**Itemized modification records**
= Beginning of Section =

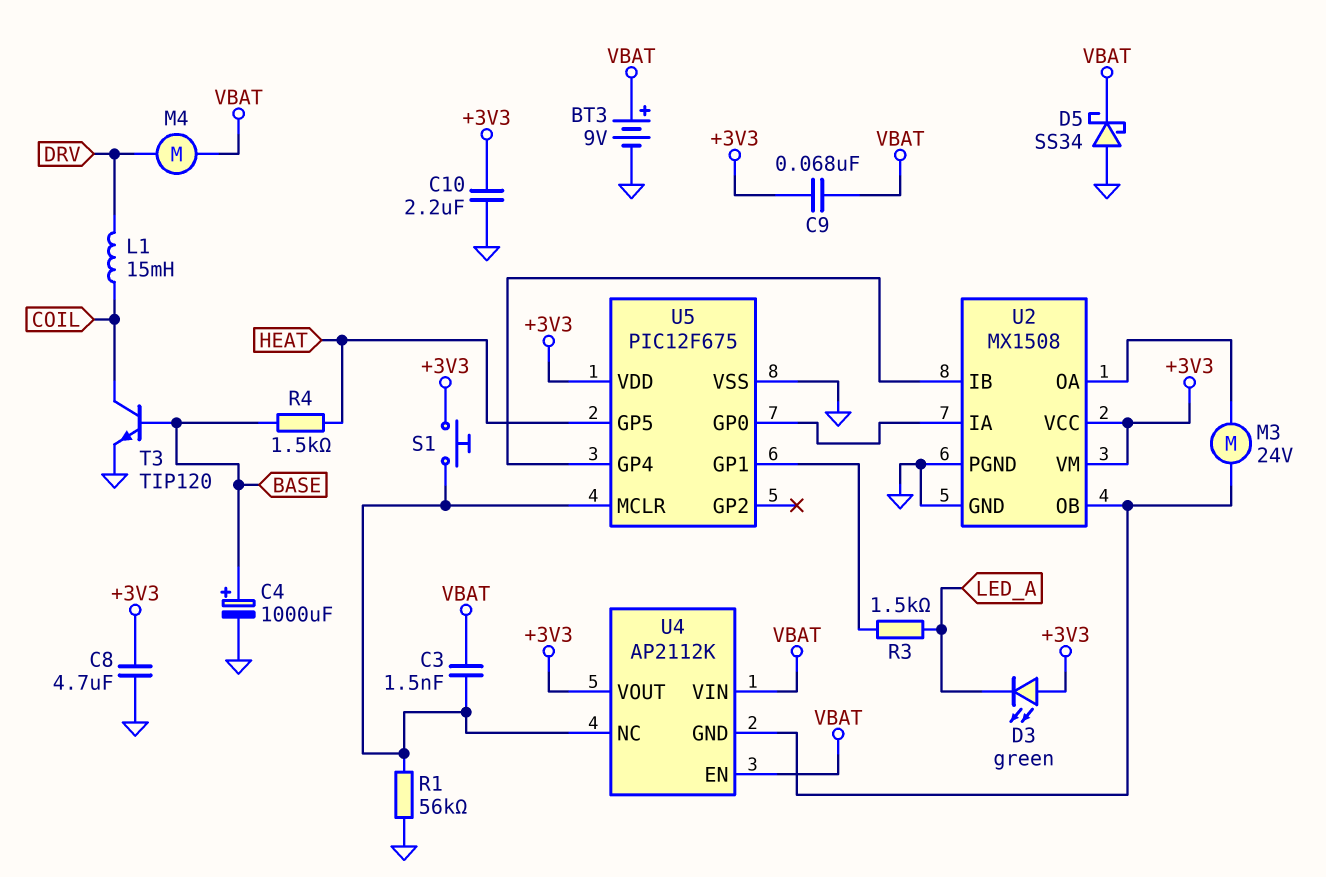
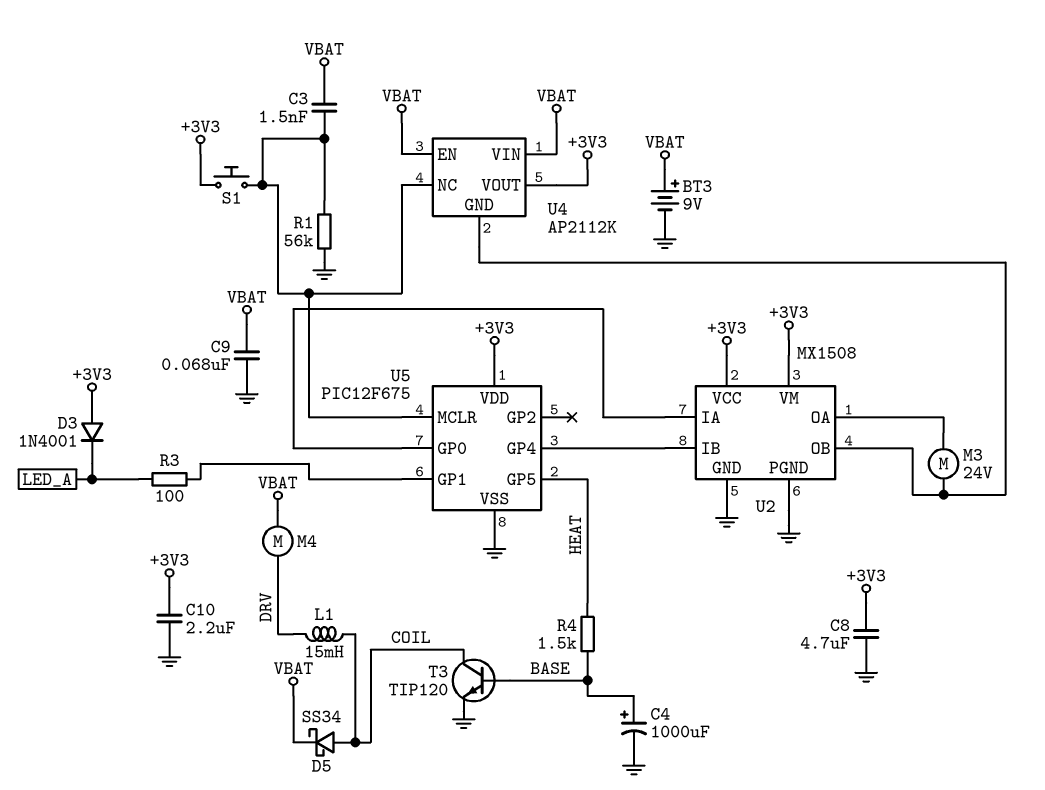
C9: 68nF (+3V3, VBAT) -> 68nF (GND, VBAT)
D3: LED green (A +3V3, K LED_A) -> diode 1N4001 (A +3V3, K LED_A)
D5: schottky SS34 (A GND, K VBAT) -> schottky SS34 (A COIL, K VBAT)
R3: 1.5k (LED_A, U5/GP1) -> 100 (LED_A, U5/GP1)

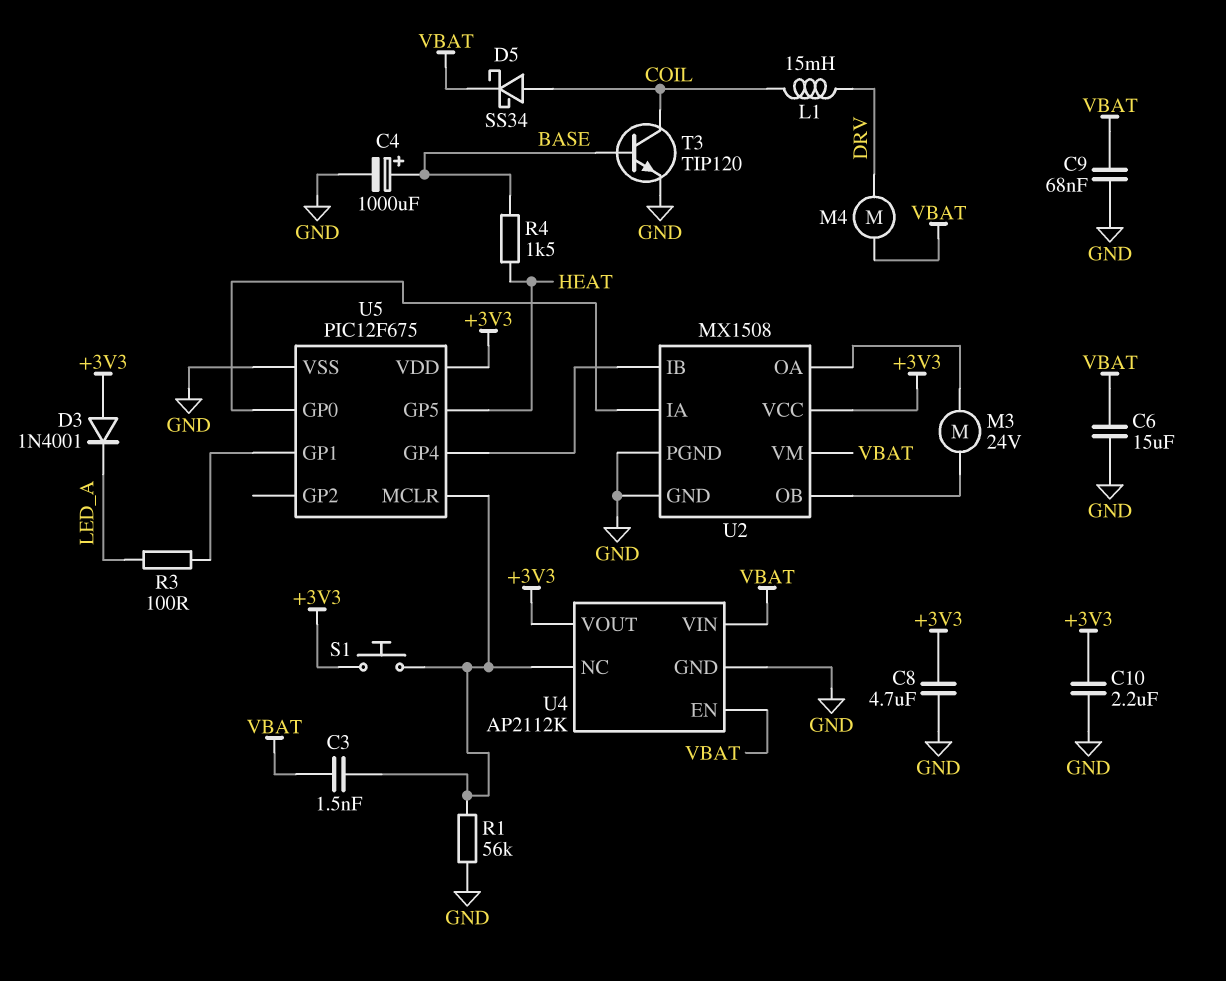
BT3: 9V (plus VBAT, minus GND) -> none
C6: none -> 15uF (GND, VBAT)
U2 pin VM: +3V3 -> VBAT
U4 pin GND: U2/OB -> GND

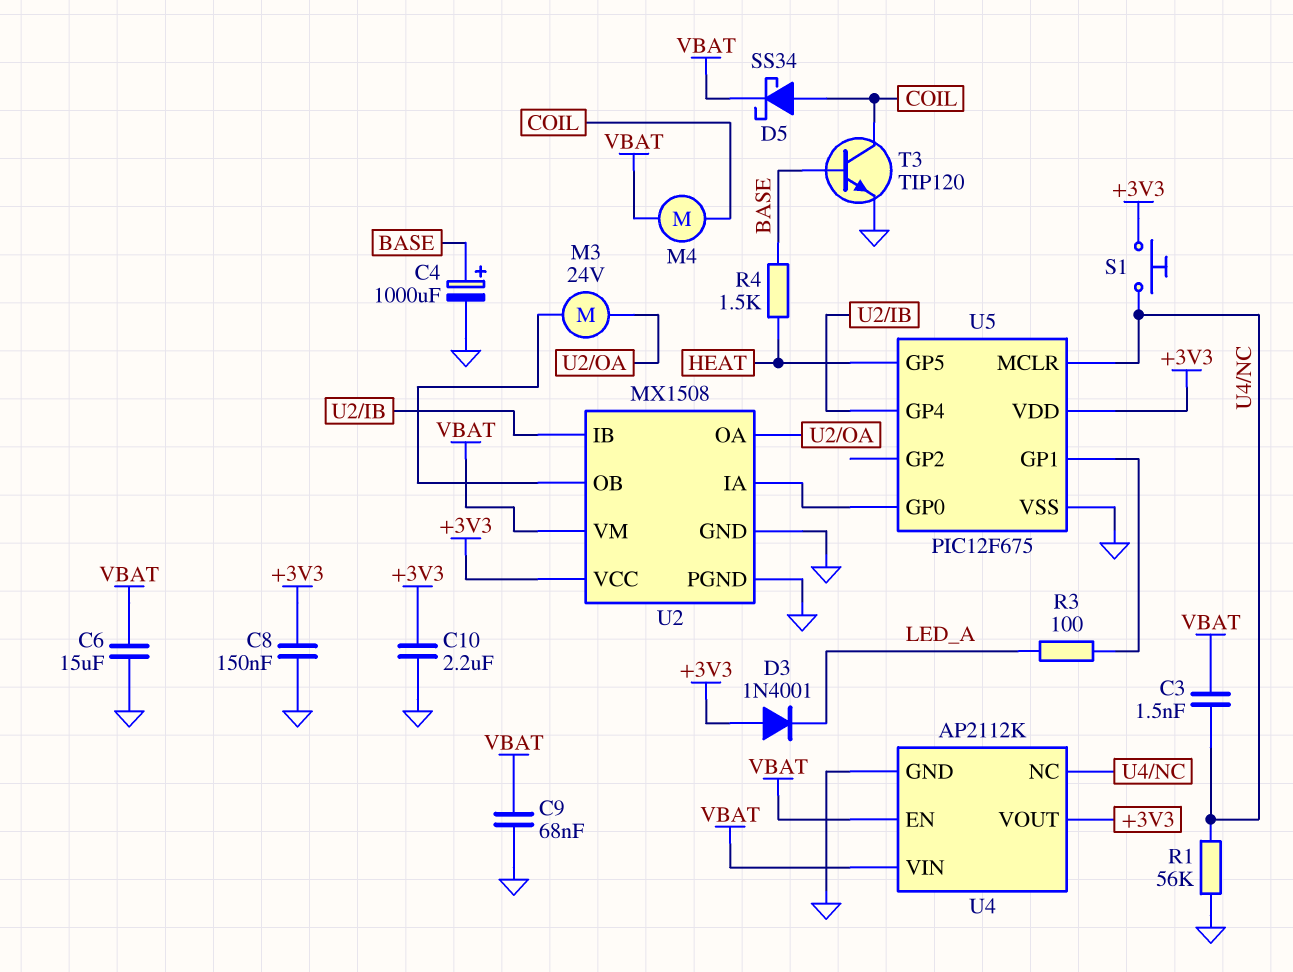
C8: 4.7uF (+3V3, GND) -> 150nF (+3V3, GND)
L1: 15mH (COIL, DRV) -> none
M4: motor (DRV, VBAT) -> motor (COIL, VBAT)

= End of Section =

**ACTION ITEM**
Only the lines starting at the one that holds "D5: schottky SS34" and ending at the last line of the data belong in your answer. Please set them down exactly and omit the pictures.

**RESULT OF THE EXERCISE**
D5: schottky SS34 (A GND, K VBAT) -> schottky SS34 (A COIL, K VBAT)
R3: 1.5k (LED_A, U5/GP1) -> 100 (LED_A, U5/GP1)

BT3: 9V (plus VBAT, minus GND) -> none
C6: none -> 15uF (GND, VBAT)
U2 pin VM: +3V3 -> VBAT
U4 pin GND: U2/OB -> GND

C8: 4.7uF (+3V3, GND) -> 150nF (+3V3, GND)
L1: 15mH (COIL, DRV) -> none
M4: motor (DRV, VBAT) -> motor (COIL, VBAT)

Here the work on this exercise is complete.